MATERIAL PROVIDED =
○ ○ ○ ○ ○
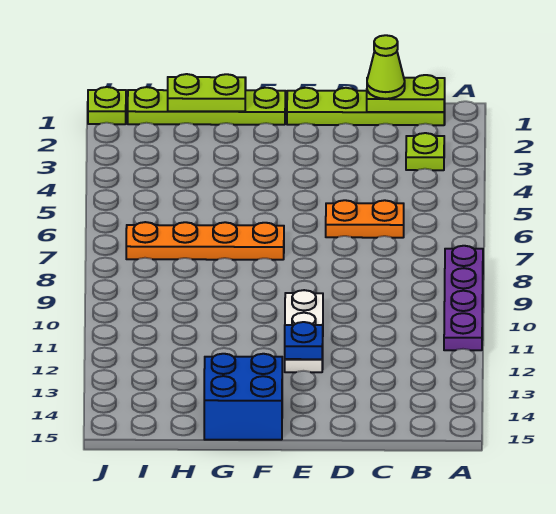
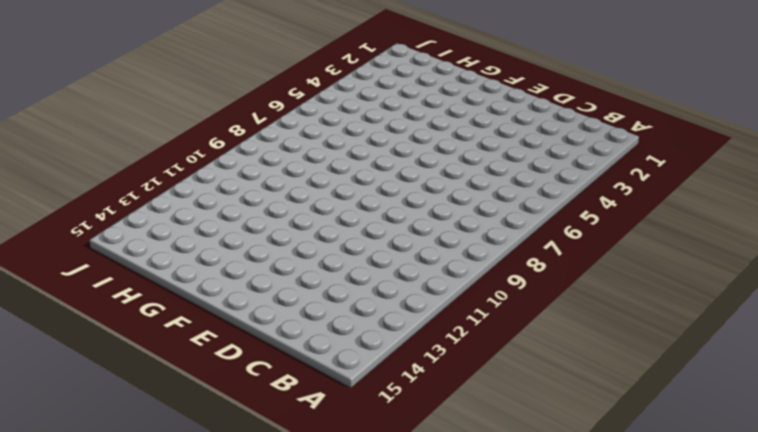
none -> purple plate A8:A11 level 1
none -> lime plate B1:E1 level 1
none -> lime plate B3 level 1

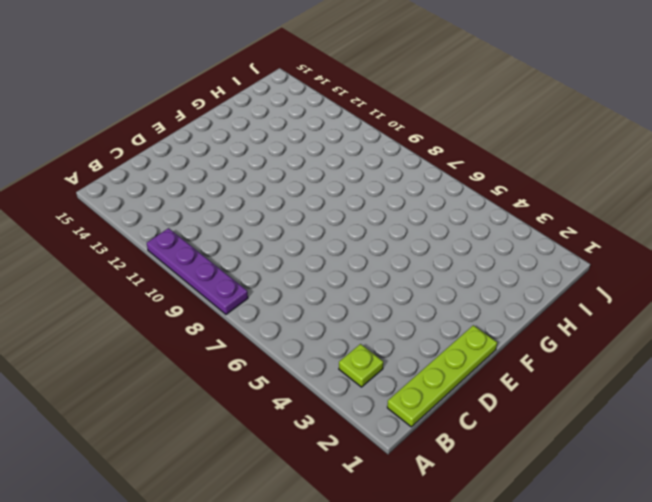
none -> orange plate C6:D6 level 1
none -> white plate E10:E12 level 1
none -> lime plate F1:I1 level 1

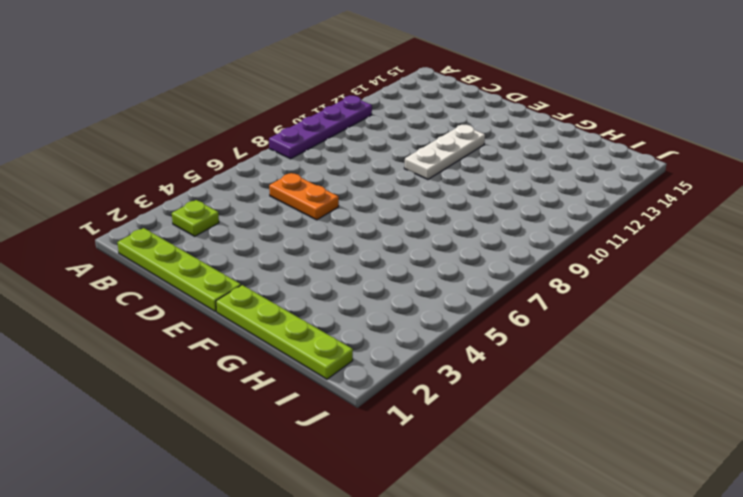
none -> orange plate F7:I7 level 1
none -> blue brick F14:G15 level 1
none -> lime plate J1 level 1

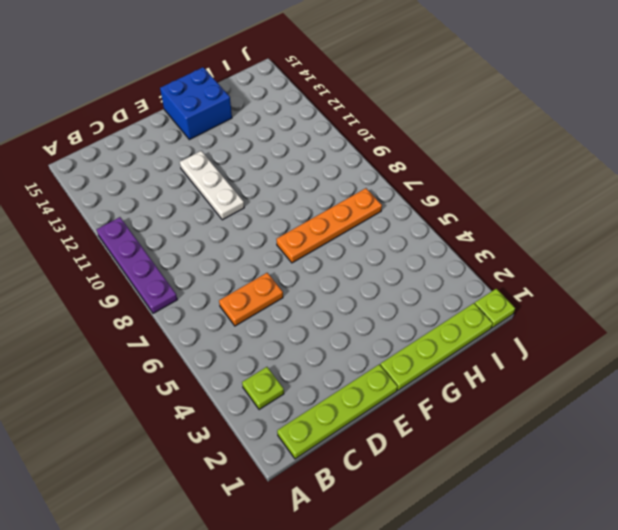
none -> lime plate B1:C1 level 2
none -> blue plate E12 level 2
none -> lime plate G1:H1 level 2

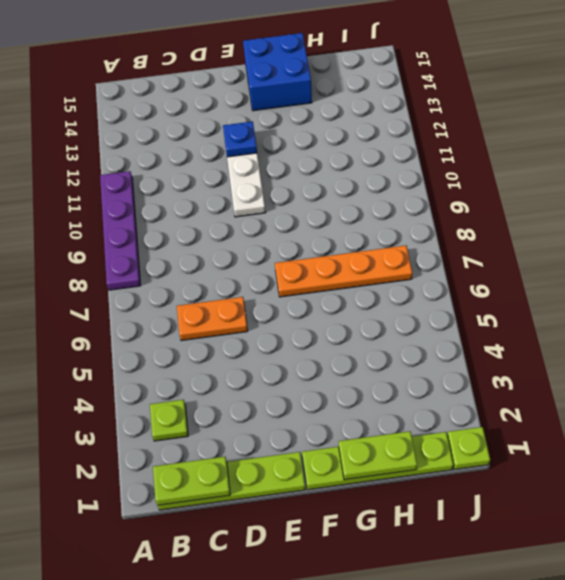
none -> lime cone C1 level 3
○ ○ ○ ○ ○
WHAT TO WORK ON =
Leaving out the pictures, print exactly and only the lines from the one containing "none -> orange plate F7:I7 level 1" through the last line of the records.

ANSWER FOR THE TASK =
none -> orange plate F7:I7 level 1
none -> blue brick F14:G15 level 1
none -> lime plate J1 level 1

none -> lime plate B1:C1 level 2
none -> blue plate E12 level 2
none -> lime plate G1:H1 level 2

none -> lime cone C1 level 3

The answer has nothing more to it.